§ **Task prompt**: Return every line of the records, exact and in full, until you have returned the line with "blue fish [371,153,467,202]", and include none of the pictures.

--------

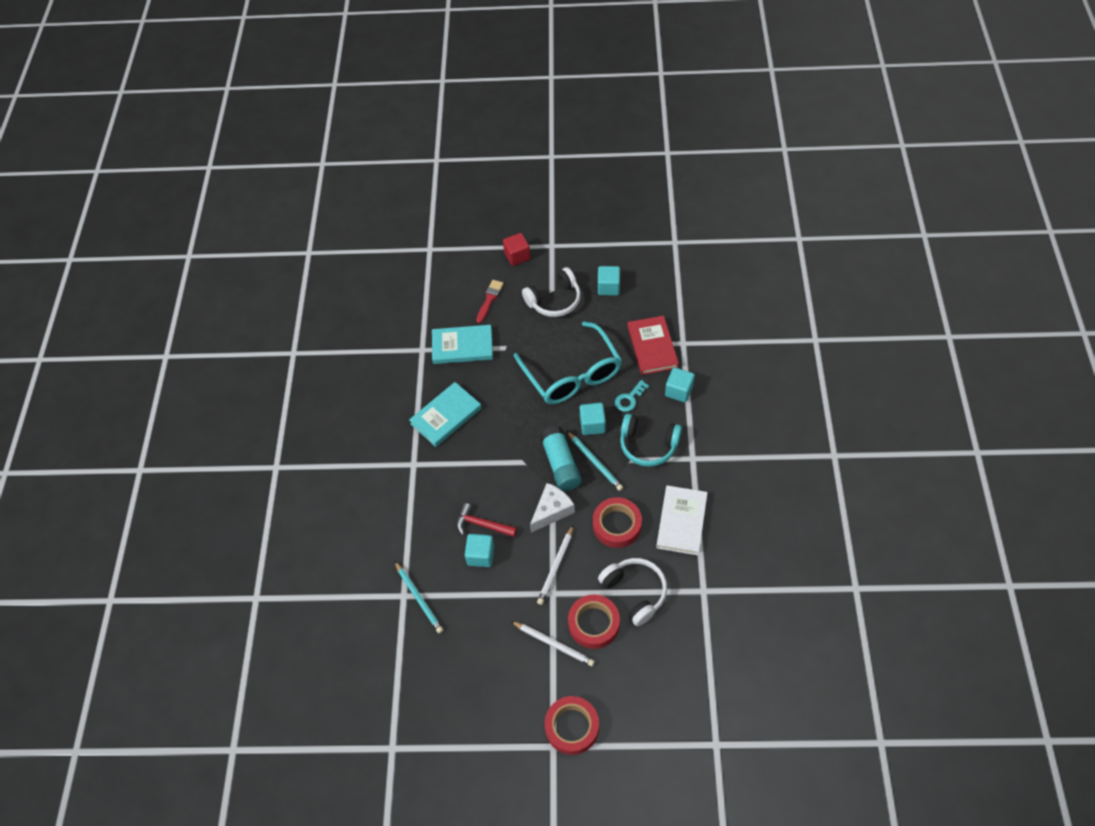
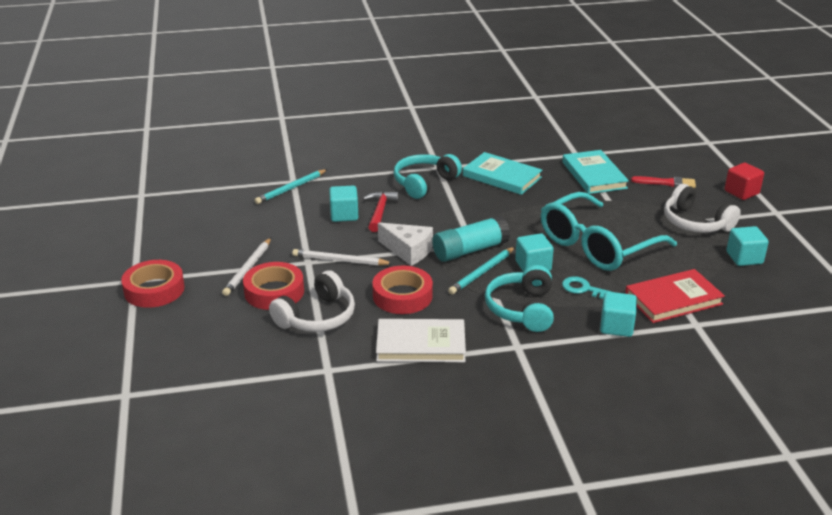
camera: 75 degrees right, 25 degrees down
none -> turquoise headphones [394,154,462,199]

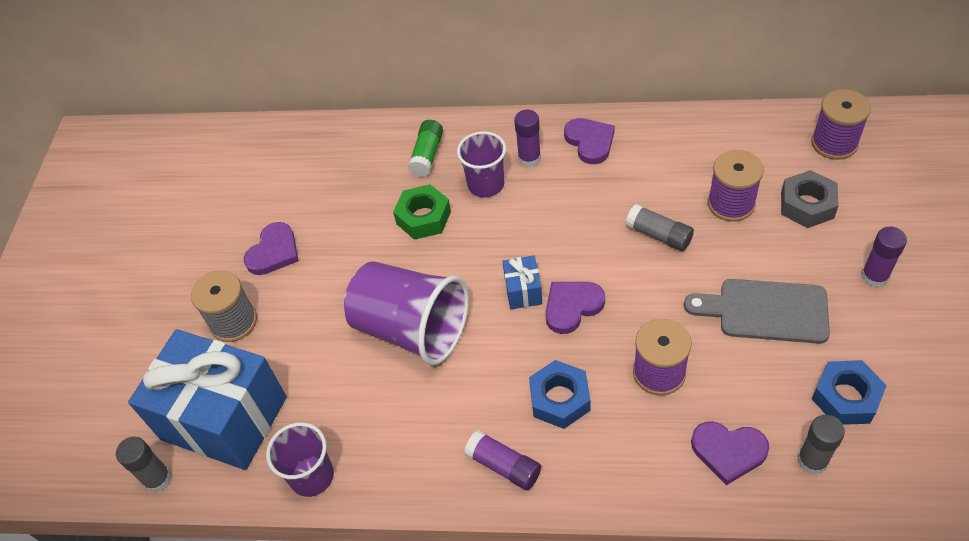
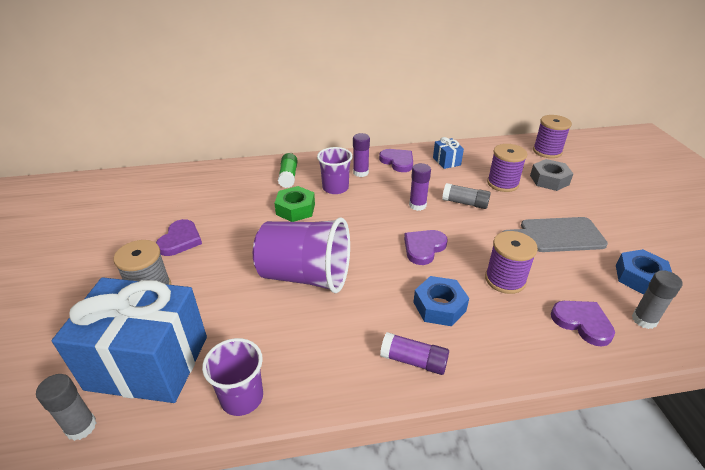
camera: 20 degrees left, 15 degrees down
blue gift [502,256,542,309] -> blue gift moved to [433,137,464,169]
purple heart [691,421,769,485] -> purple heart turned 135 degrees counterclockwise [551,301,615,347]
purple glue stick [861,226,907,288] -> purple glue stick moved to [409,163,431,211]

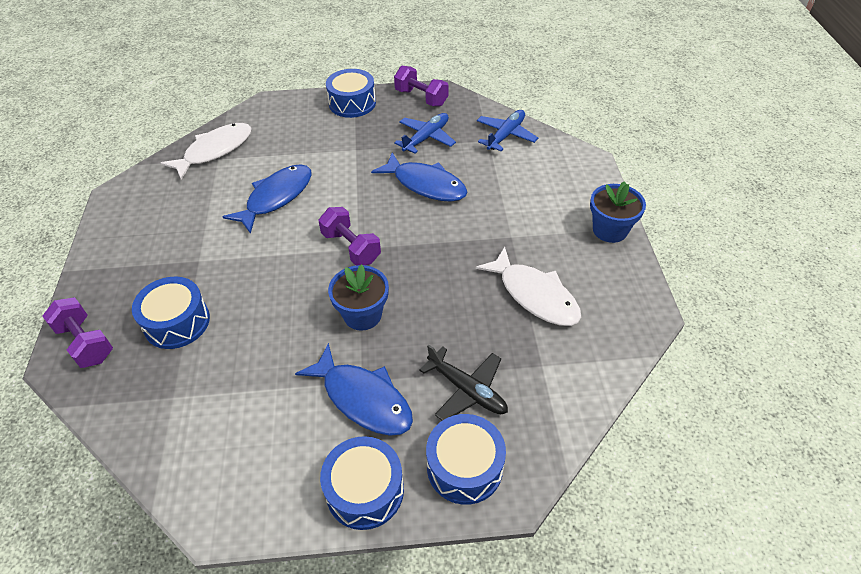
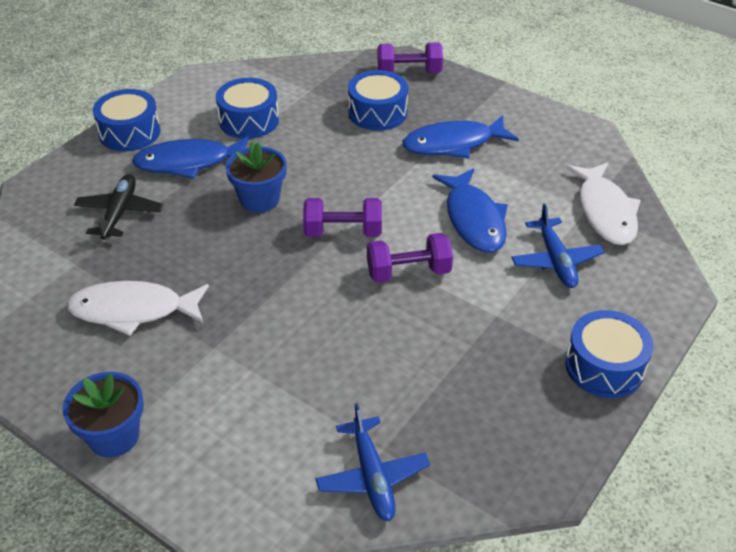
camera: 130 degrees right, 5 degrees down
blue fish [371,153,467,202] -> blue fish moved to [402,115,519,159]
purple dumbbell [394,66,448,107] -> purple dumbbell moved to [367,233,453,283]
blue plane [394,113,456,154] -> blue plane moved to [511,203,604,288]
black plane [419,345,508,421] -> black plane turned 105 degrees clockwise [74,174,163,239]
blue drum [426,414,506,505] -> blue drum moved to [216,78,279,139]

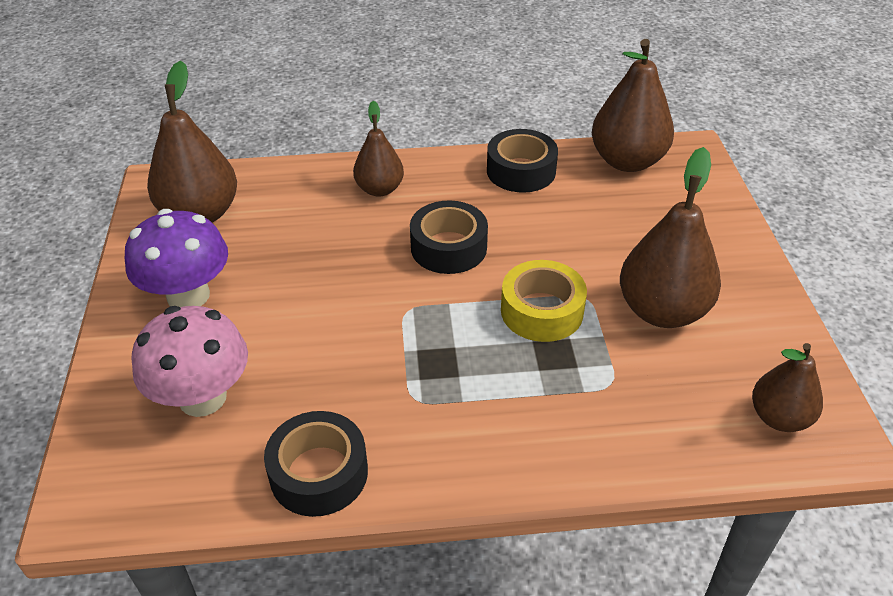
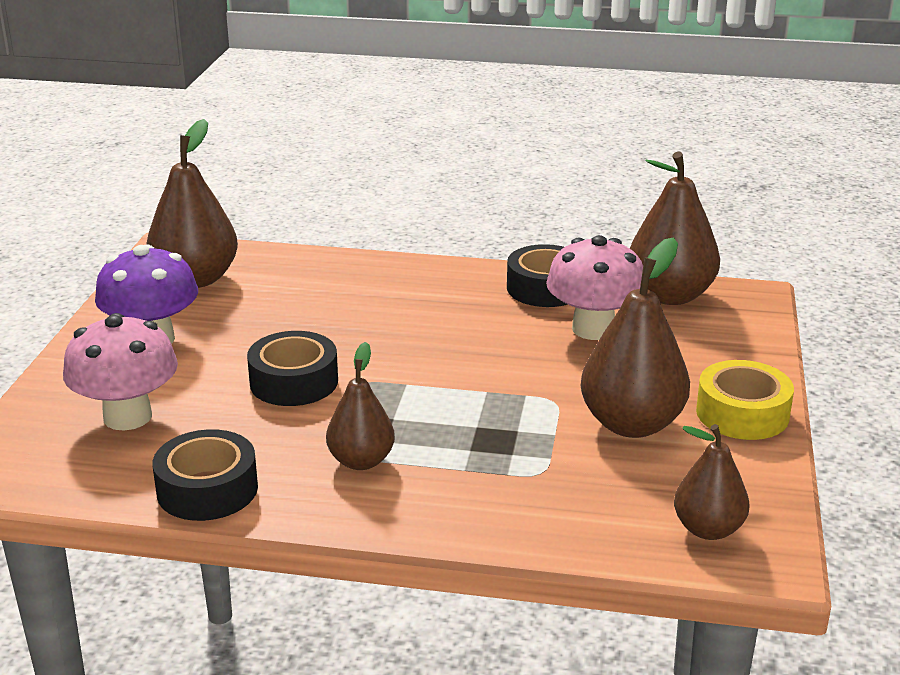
camera: 15 degrees right, 15 degrees down
brown pear [353,101,404,197] -> brown pear moved to [326,342,395,470]
black tape [410,200,488,274] -> black tape moved to [247,331,338,406]
yellow tape [501,260,587,342] -> yellow tape moved to [696,360,794,440]
none -> pink mushroom [546,235,643,340]

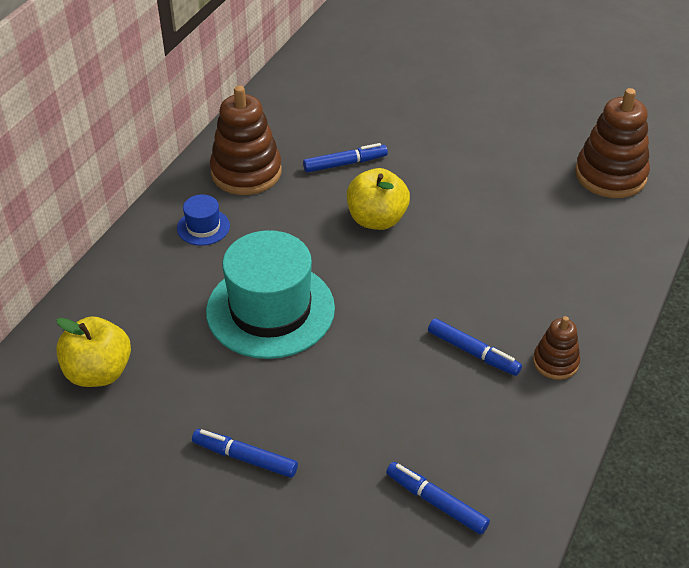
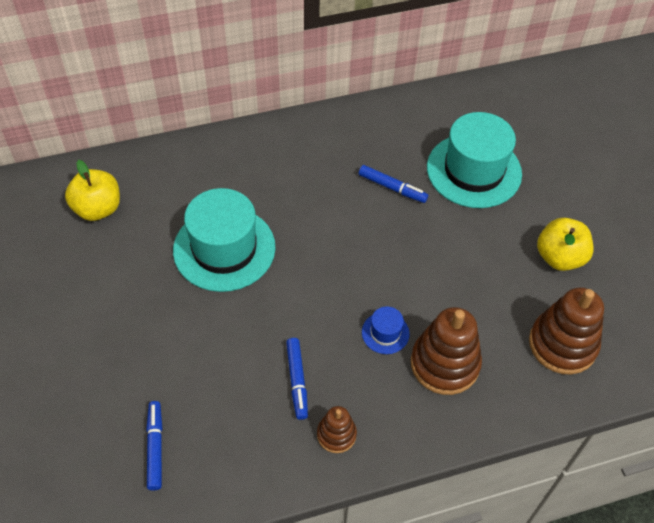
camera: 45 degrees right, 10 degrees up
blue hat [177,194,230,246] -> blue hat moved to [362,306,410,354]
blue marker [192,429,298,478] -> none
brown stacking toy [210,85,282,195] -> brown stacking toy moved to [411,307,482,395]
yellow apple [347,168,410,230] -> yellow apple moved to [537,218,594,271]
none -> turquoise hat [427,112,522,208]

--------

§ **Problem solution**:
camera: 75 degrees right, 25 degrees down
none -> turquoise headphones [394,154,462,199]

camera: 20 degrees left, 15 degrees down
blue gift [502,256,542,309] -> blue gift moved to [433,137,464,169]
purple heart [691,421,769,485] -> purple heart turned 135 degrees counterclockwise [551,301,615,347]
purple glue stick [861,226,907,288] -> purple glue stick moved to [409,163,431,211]

camera: 130 degrees right, 5 degrees down
blue fish [371,153,467,202] -> blue fish moved to [402,115,519,159]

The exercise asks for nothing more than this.